Your goal:
In the entries below, count the lines that hold the string "black" and state only that count.
====== Input for this task
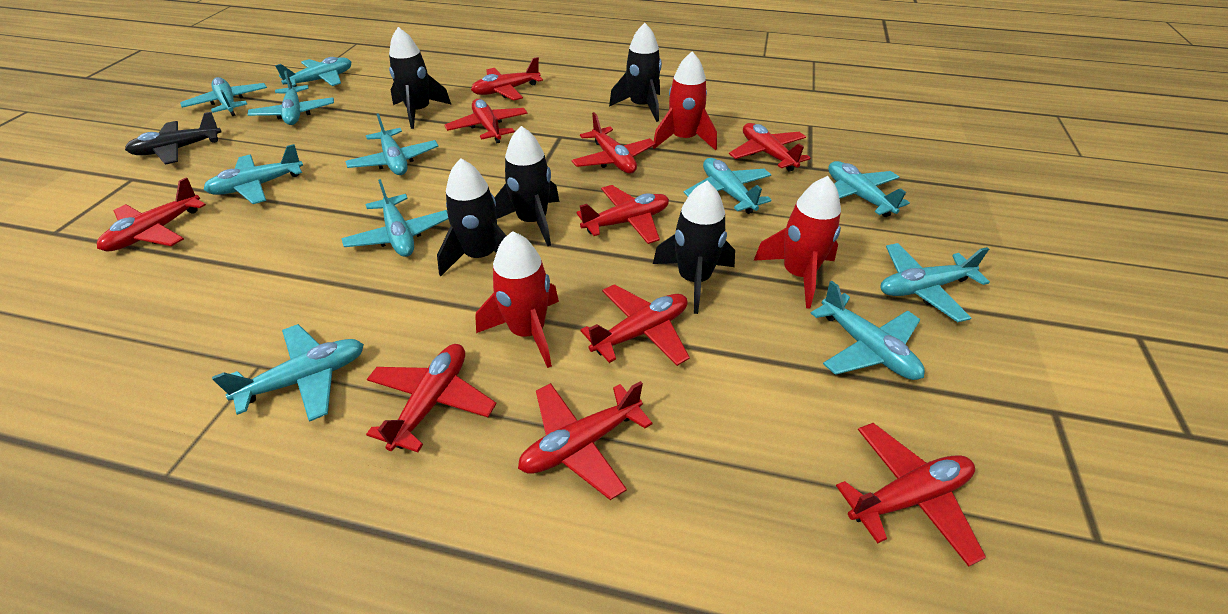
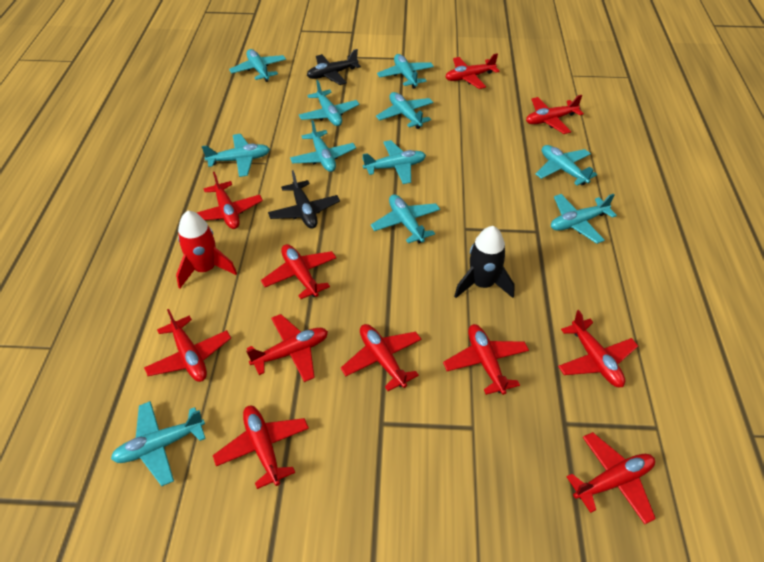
black plane: 1 -> 2
black rocket: 5 -> 1
red plane: 10 -> 11
red rocket: 3 -> 1

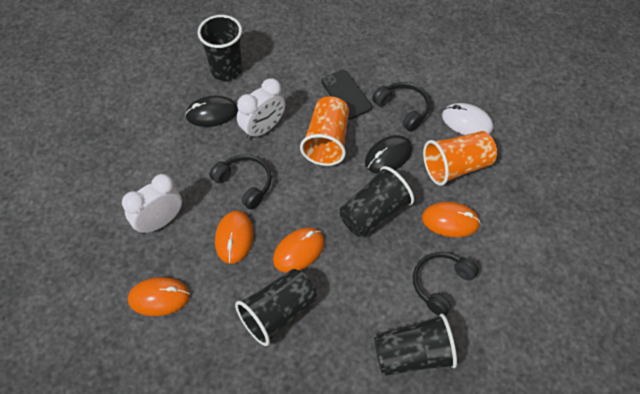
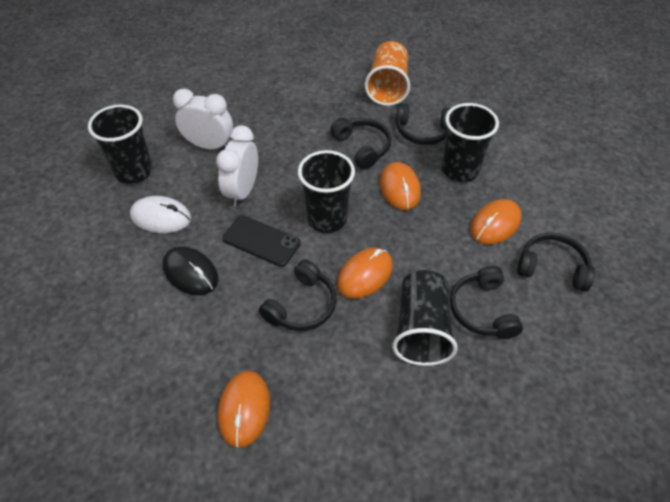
black headphones: 3 -> 5
black mouse: 2 -> 1
orange cup: 2 -> 1

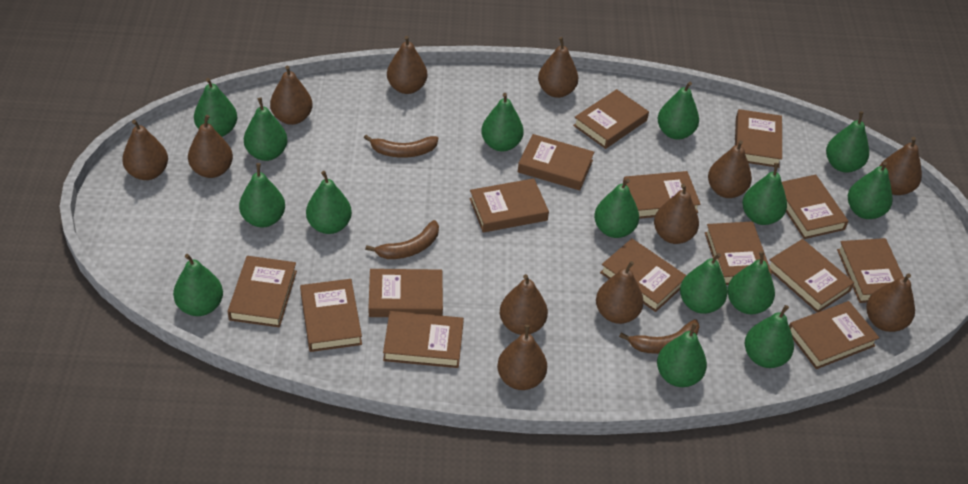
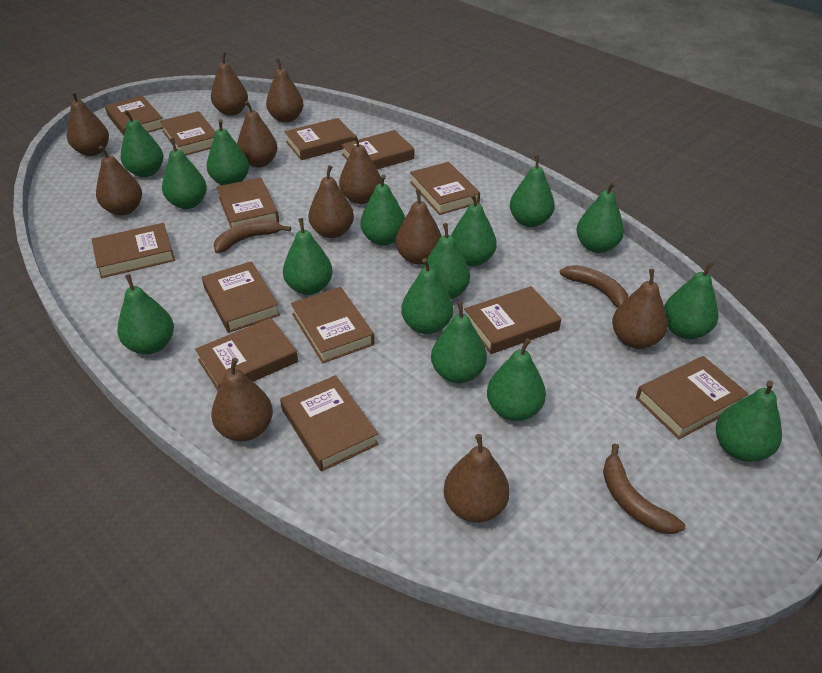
brown book: 15 -> 13
brown pear: 12 -> 11

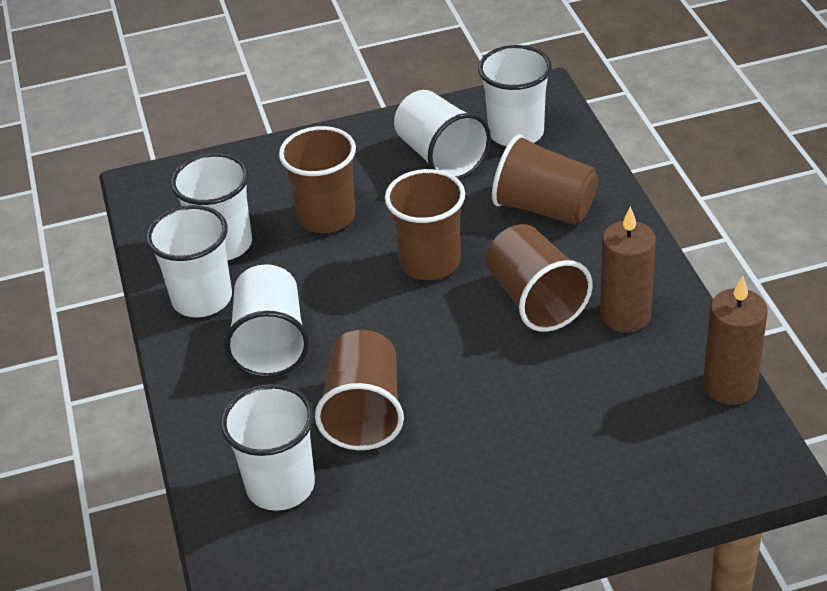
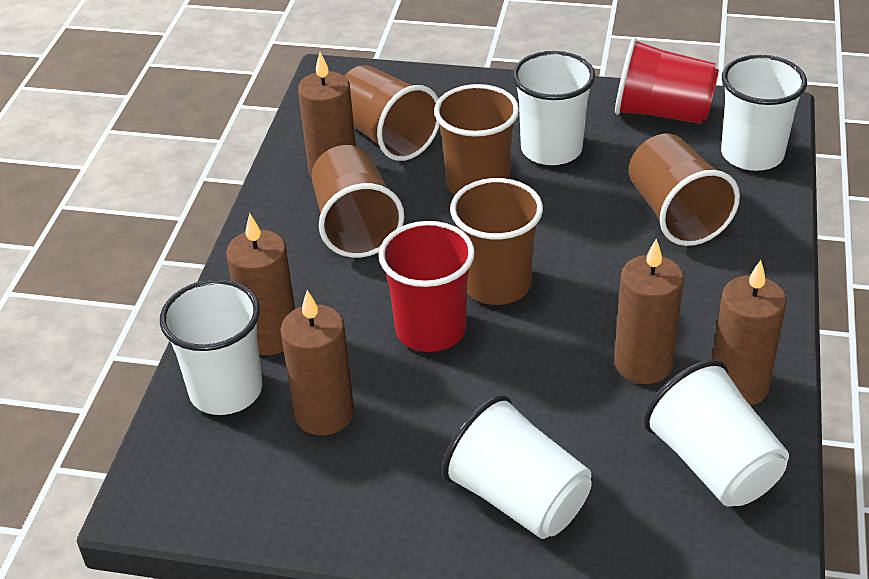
brown candle: 2 -> 5
red cup: 0 -> 2
white cup: 6 -> 5

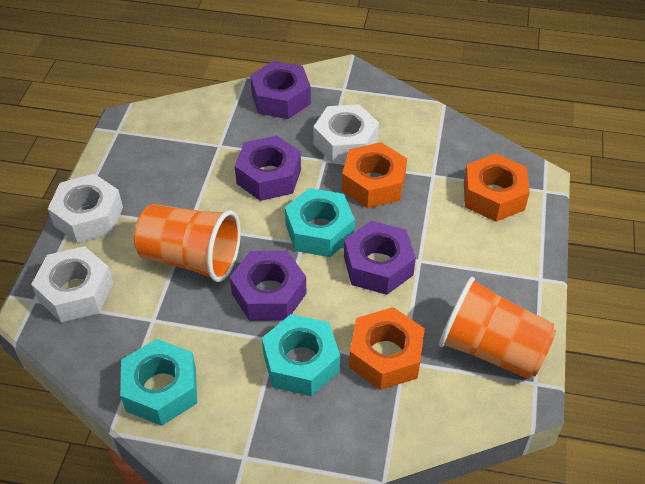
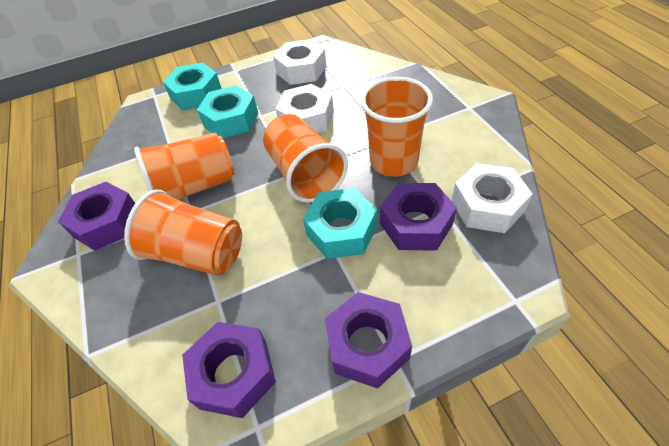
orange cup: 2 -> 4
orange nut: 3 -> 0

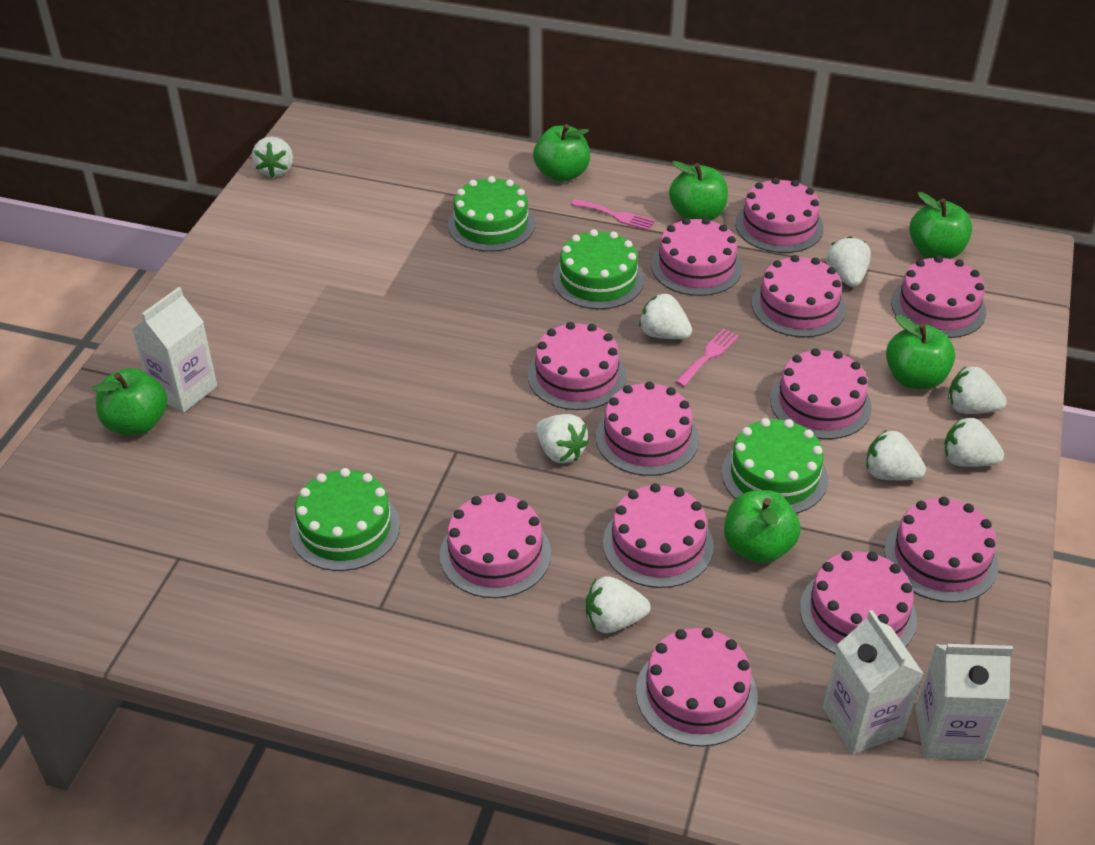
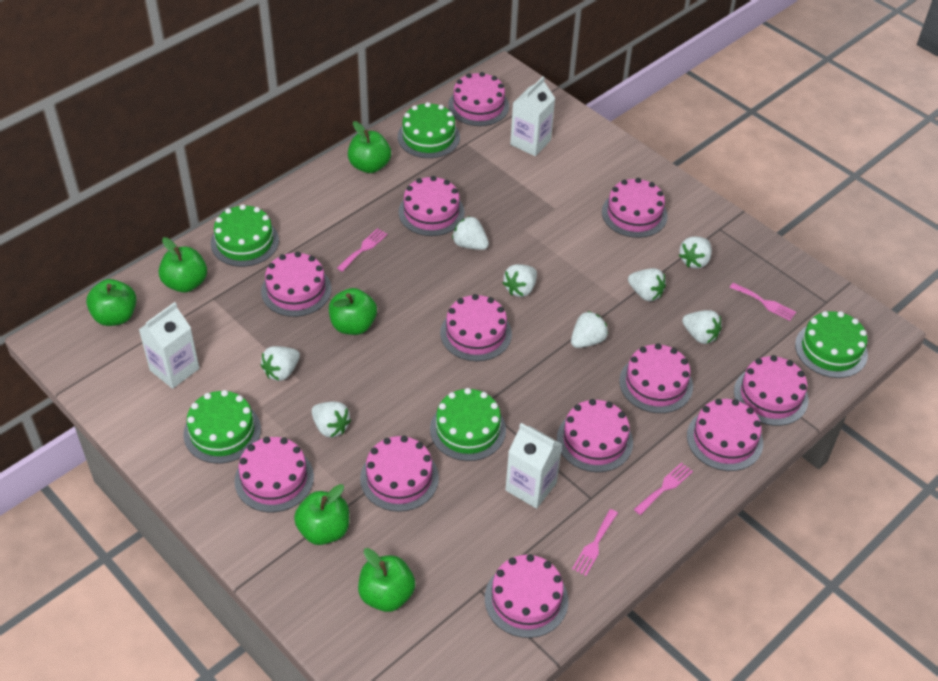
green cake: 4 -> 5
pink fork: 2 -> 4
============
Result:
4